Aim of the task
Line by line, give the data again exactly as it appears, but without pictures.

---------- Data extract

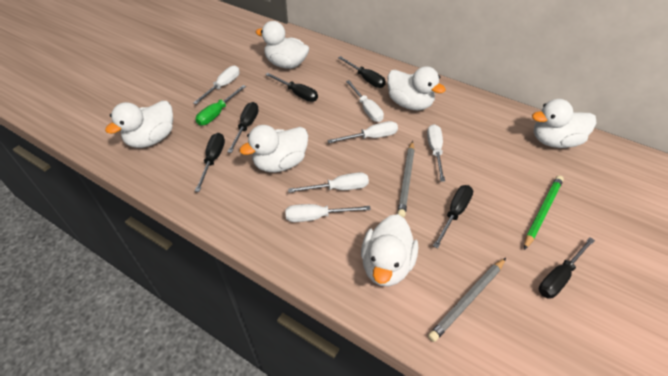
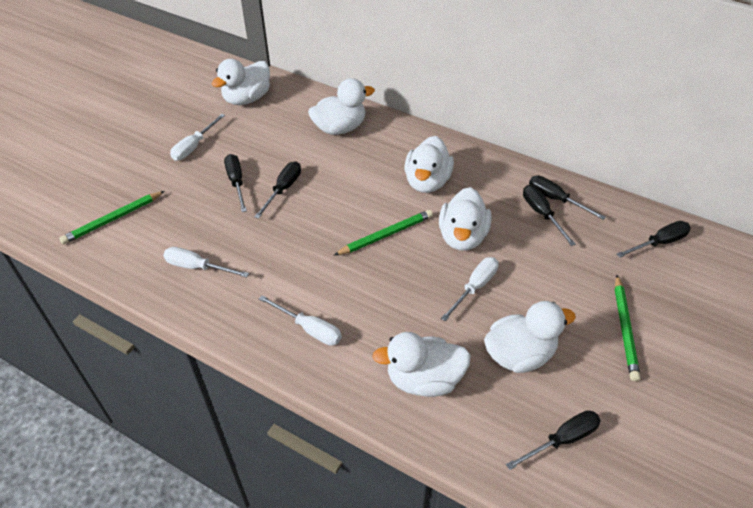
green pencil: 1 -> 3
green screwdriver: 1 -> 0
grey pencil: 2 -> 0
white screwdriver: 6 -> 4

--------------------

Problem solution
green pencil: 1 -> 3
green screwdriver: 1 -> 0
grey pencil: 2 -> 0
white screwdriver: 6 -> 4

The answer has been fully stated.